**Set task**
Copy the records word for word, from the start through the line that contains "road 2 (track): [(265,181),(22,356)]", including both ends.

**Listing**
[START]

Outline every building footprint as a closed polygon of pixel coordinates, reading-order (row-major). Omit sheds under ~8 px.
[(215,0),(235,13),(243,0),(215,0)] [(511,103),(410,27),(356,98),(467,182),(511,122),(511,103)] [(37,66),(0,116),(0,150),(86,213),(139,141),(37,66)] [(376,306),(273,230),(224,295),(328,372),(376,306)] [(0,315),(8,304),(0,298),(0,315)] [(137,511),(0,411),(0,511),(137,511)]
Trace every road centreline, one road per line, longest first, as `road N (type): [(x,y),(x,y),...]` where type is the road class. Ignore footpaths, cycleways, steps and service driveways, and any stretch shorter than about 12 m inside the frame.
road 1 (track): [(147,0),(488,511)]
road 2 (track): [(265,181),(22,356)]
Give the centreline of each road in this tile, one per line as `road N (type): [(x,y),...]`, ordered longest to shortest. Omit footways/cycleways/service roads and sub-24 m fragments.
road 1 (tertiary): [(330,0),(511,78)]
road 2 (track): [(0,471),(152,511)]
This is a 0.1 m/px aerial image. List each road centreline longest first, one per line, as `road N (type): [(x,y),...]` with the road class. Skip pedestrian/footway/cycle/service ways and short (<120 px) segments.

[END]

**Output of the task**
Outline every building footprint as a closed polygon of pixel coordinates, reading-order (row-major). Omit sheds under ~8 px.
[(215,0),(235,13),(243,0),(215,0)] [(511,103),(410,27),(356,98),(467,182),(511,122),(511,103)] [(37,66),(0,116),(0,150),(86,213),(139,141),(37,66)] [(376,306),(273,230),(224,295),(328,372),(376,306)] [(0,315),(8,304),(0,298),(0,315)] [(137,511),(0,411),(0,511),(137,511)]
Trace every road centreline, one road per line, longest first, as `road N (type): [(x,y),(x,y),...]` where type is the road class. Ignore footpaths, cycleways, steps and service driveways, and any stretch shorter than about 12 m inside the frame.
road 1 (track): [(147,0),(488,511)]
road 2 (track): [(265,181),(22,356)]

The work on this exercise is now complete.